• **Exercise**
Each line below must be reproduced exactly as it stands. Pictures stay out of the copy.

◆ ◆ ◆

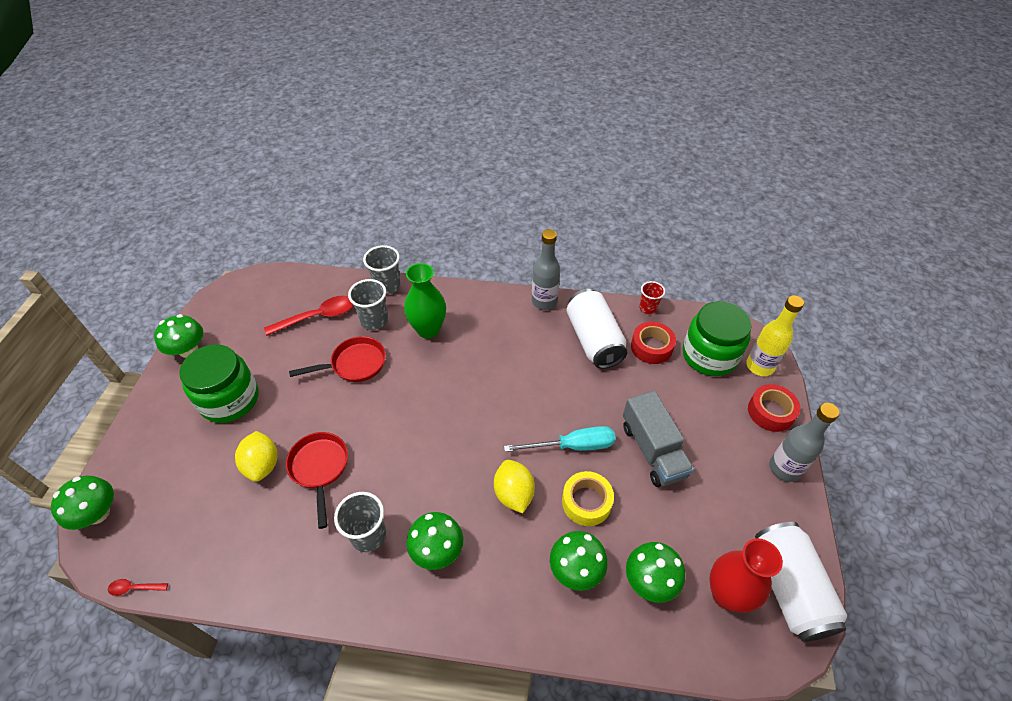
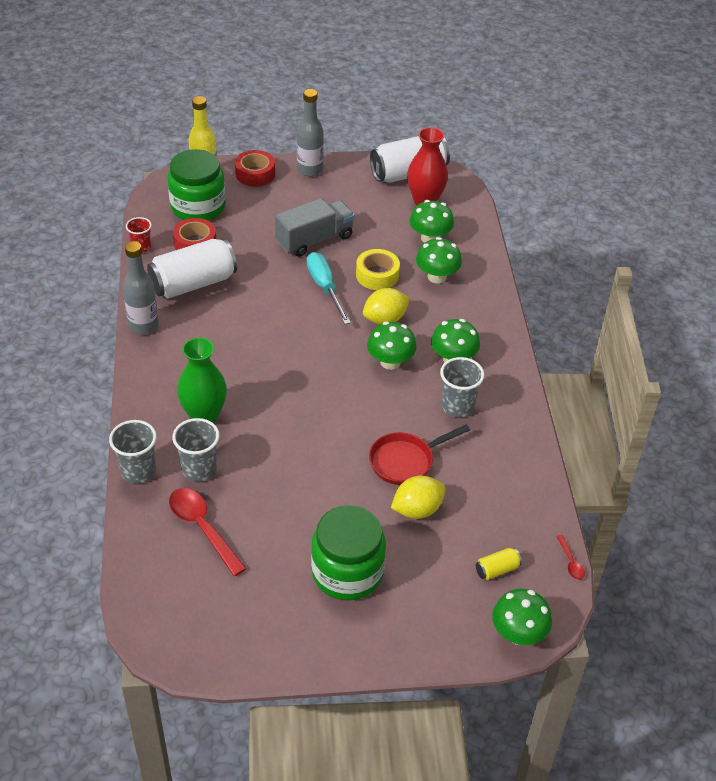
camera: 105 degrees left, 5 degrees down
(166, 515) = (497, 569): none -> yellow can
(188, 350) = (285, 651): green mushroom -> green mushroom (390, 362)
(354, 364) = (269, 470): red pan -> none

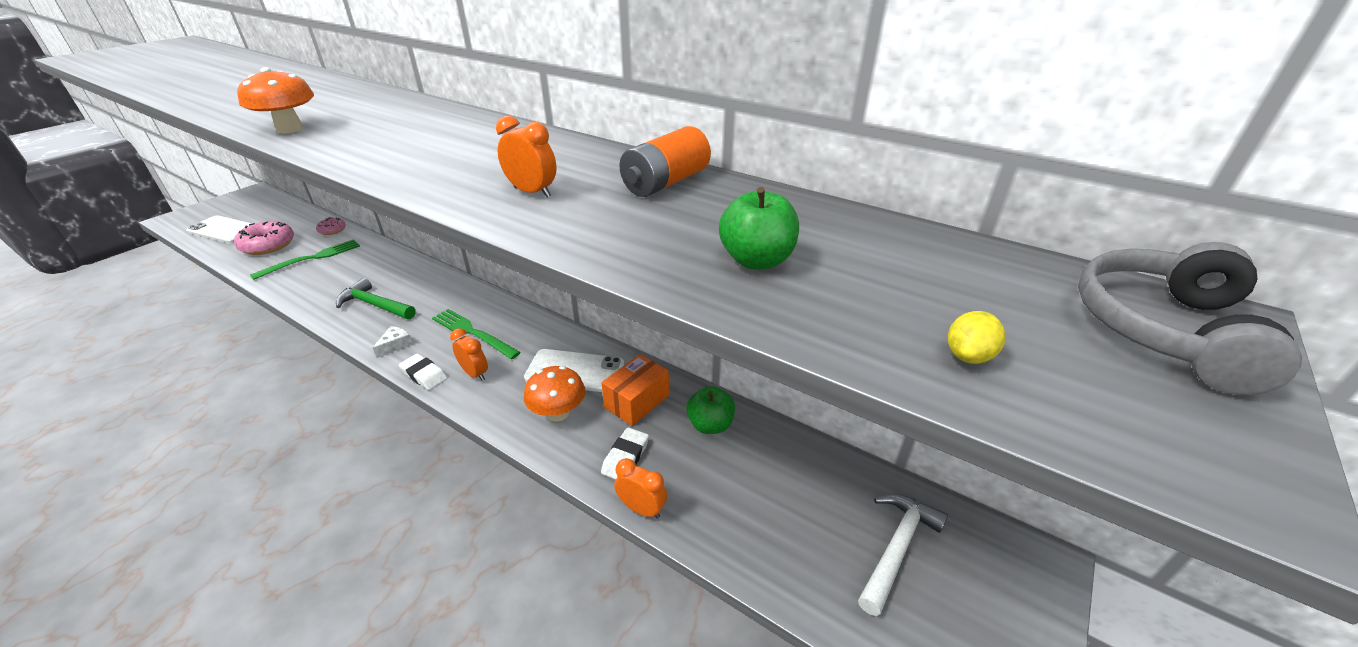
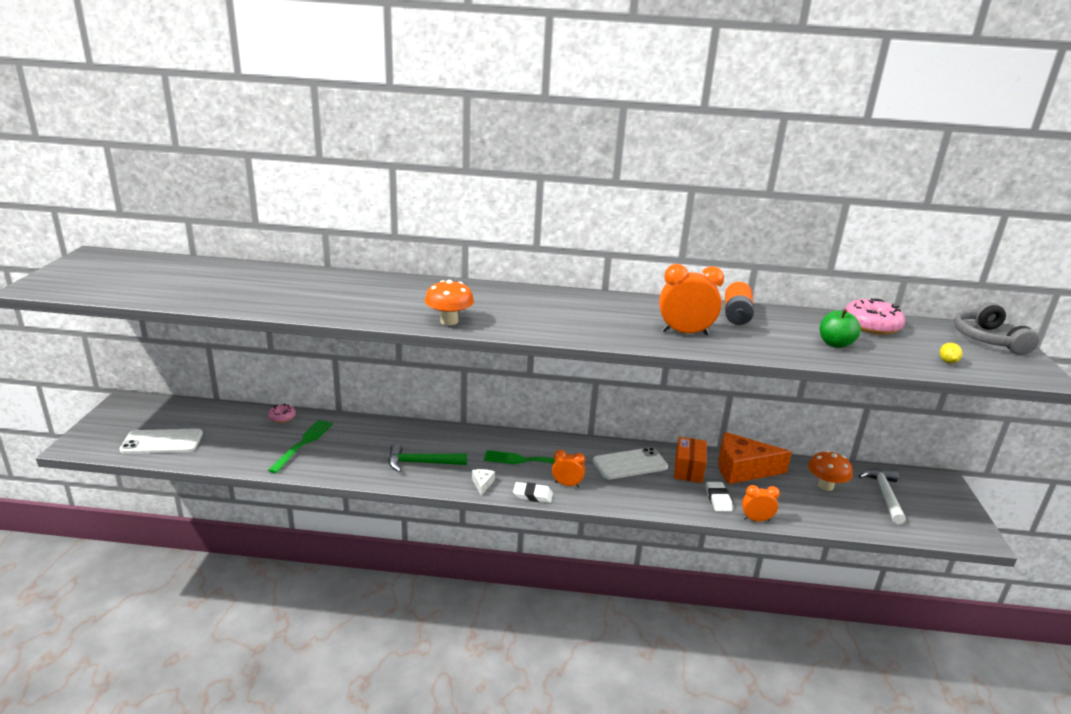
camera: 30 degrees left, 10 degrees down
(268, 245) = (237, 444): pink donut -> pink donut (871, 325)
(532, 192) = (685, 333): orange clock -> orange clock, size x1.64
(558, 413) = (651, 490): orange mushroom -> orange mushroom (825, 486)
(710, 425) = (742, 469): green apple -> orange cheese

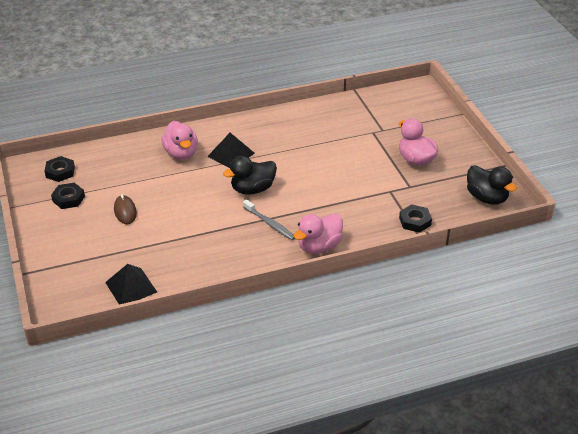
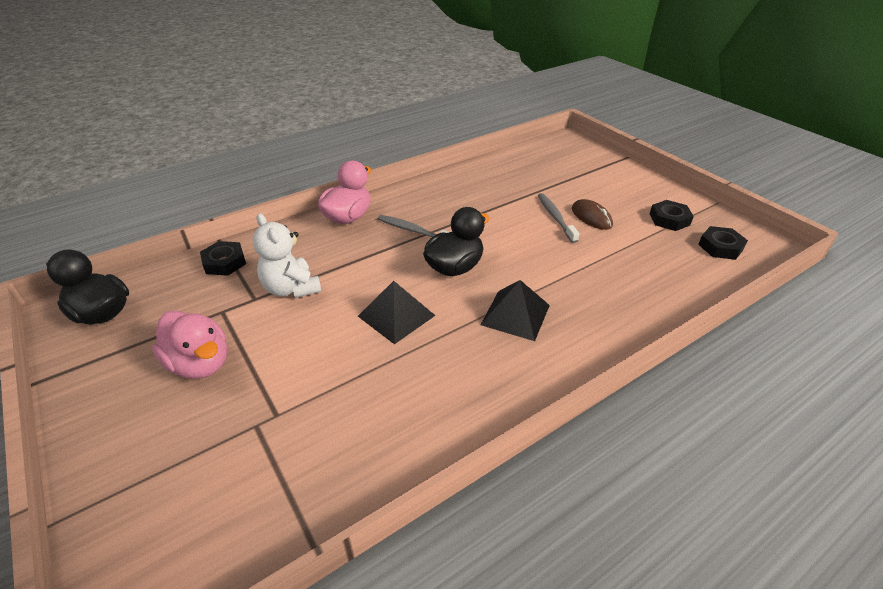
camera: 165 degrees right, 0 degrees up
(131, 287) = (522, 161): black pyramid -> black pyramid (396, 315)
(153, 216) = (555, 217): none -> grey toothbrush
(181, 153) = (591, 302): pink duck -> none
(366, 193) = (291, 288): none -> white teddy bear

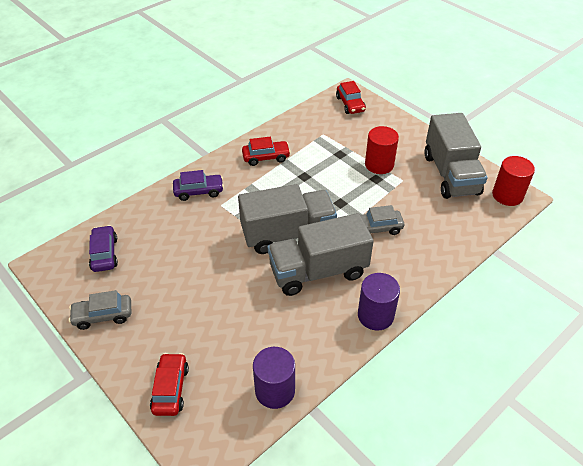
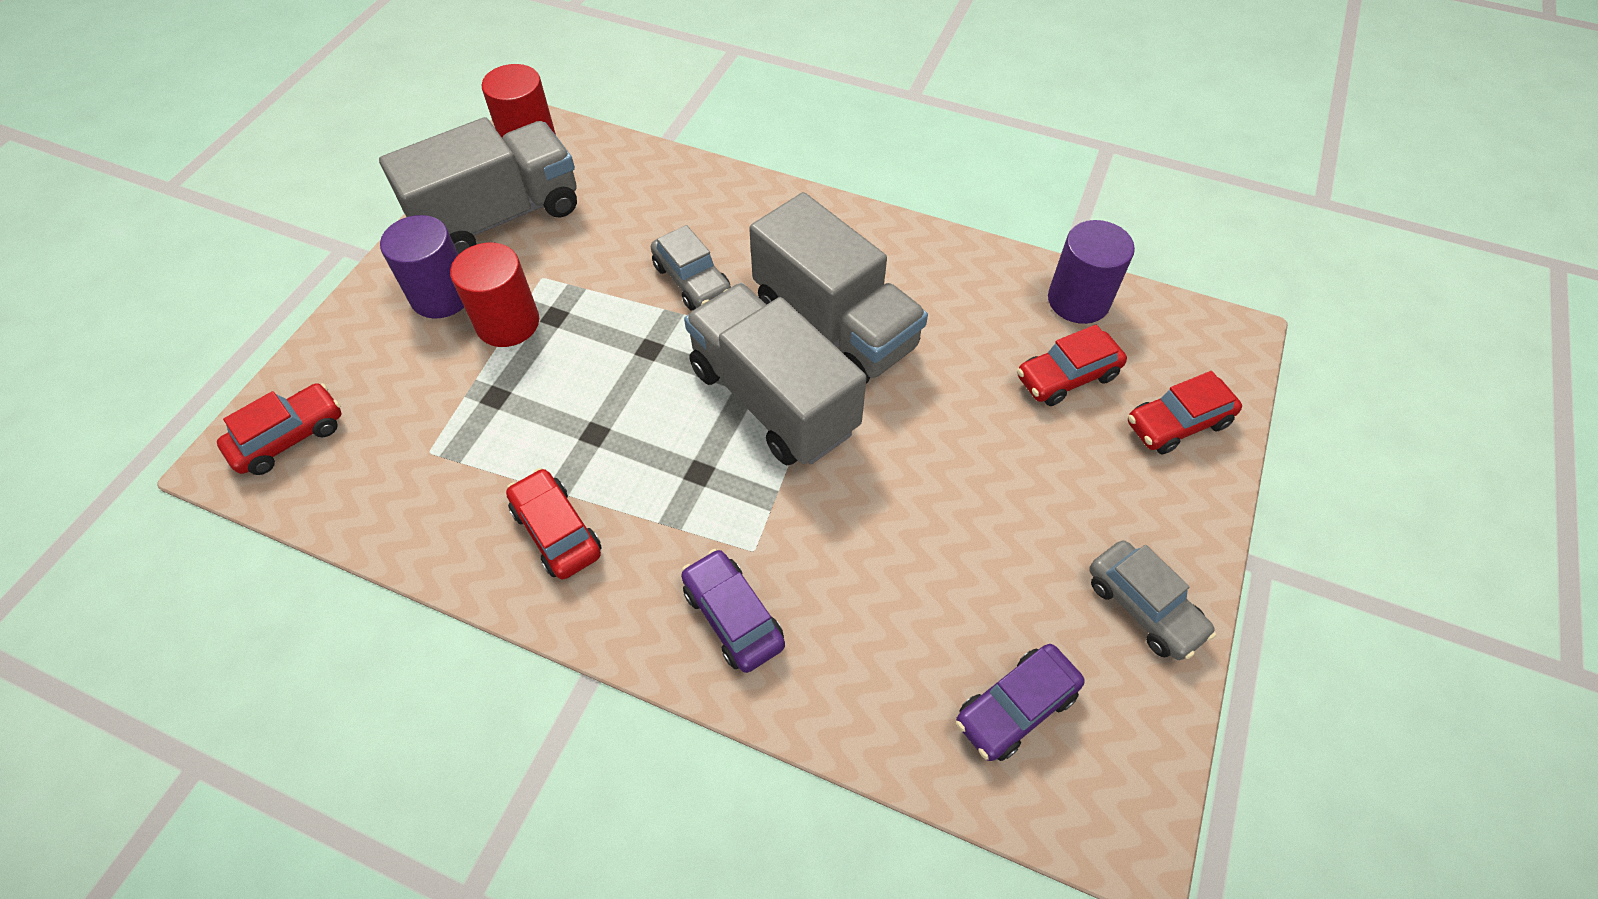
camera: 115 degrees left, 10 degrees up
(229, 354) = (1067, 377): none -> red car
(375, 315) = (876, 233): purple cylinder -> purple cylinder (442, 295)

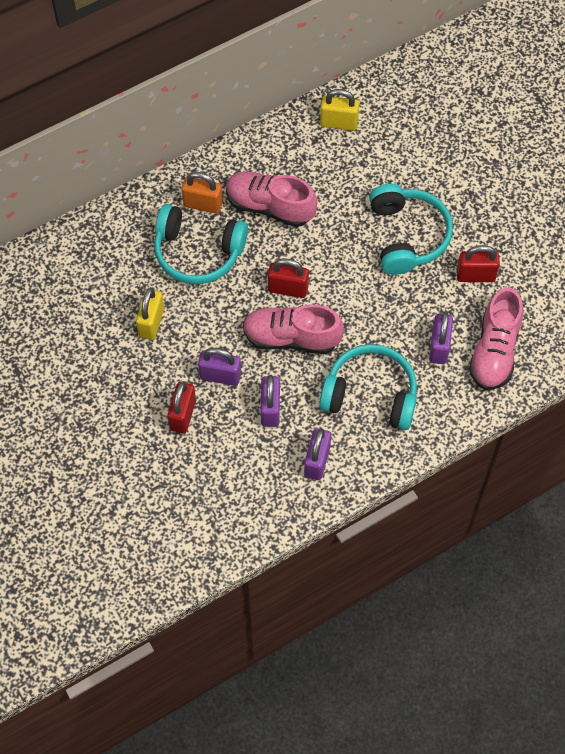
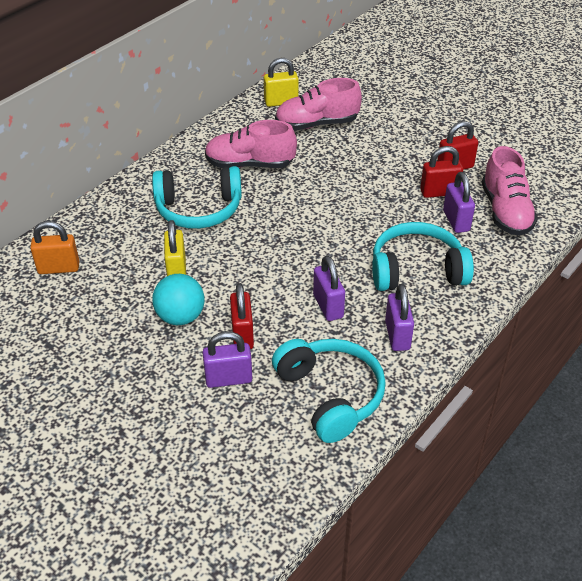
camera: 20 degrees left, 20 degrees down
(137, 377) = (180, 317): none -> turquoise ball
(203, 204) = (188, 176): orange padlock -> orange padlock (59, 268)
(220, 376) = (265, 293): purple padlock -> purple padlock (228, 379)
(288, 289) = (296, 214): red padlock -> red padlock (439, 192)
(291, 338) = (318, 248): pink shoe -> pink shoe (317, 124)
(407, 236) = (380, 156): turquoise headphones -> turquoise headphones (330, 395)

◆ ◆ ◆

• **The answer**
camera: 105 degrees left, 5 degrees down
(166, 515) = (497, 569): none -> yellow can
(188, 350) = (285, 651): green mushroom -> green mushroom (390, 362)
(354, 364) = (269, 470): red pan -> none

camera: 30 degrees left, 10 degrees down
(268, 245) = (237, 444): pink donut -> pink donut (871, 325)
(532, 192) = (685, 333): orange clock -> orange clock, size x1.64
(558, 413) = (651, 490): orange mushroom -> orange mushroom (825, 486)
(710, 425) = (742, 469): green apple -> orange cheese

camera: 165 degrees right, 0 degrees up
(131, 287) = (522, 161): black pyramid -> black pyramid (396, 315)
(153, 216) = (555, 217): none -> grey toothbrush
(181, 153) = (591, 302): pink duck -> none
(366, 193) = (291, 288): none -> white teddy bear

camera: 115 degrees left, 10 degrees up
(229, 354) = (1067, 377): none -> red car
(375, 315) = (876, 233): purple cylinder -> purple cylinder (442, 295)

camera: 20 degrees left, 20 degrees down
(137, 377) = (180, 317): none -> turquoise ball
(203, 204) = (188, 176): orange padlock -> orange padlock (59, 268)
(220, 376) = (265, 293): purple padlock -> purple padlock (228, 379)
(288, 289) = (296, 214): red padlock -> red padlock (439, 192)
(291, 338) = (318, 248): pink shoe -> pink shoe (317, 124)
(407, 236) = (380, 156): turquoise headphones -> turquoise headphones (330, 395)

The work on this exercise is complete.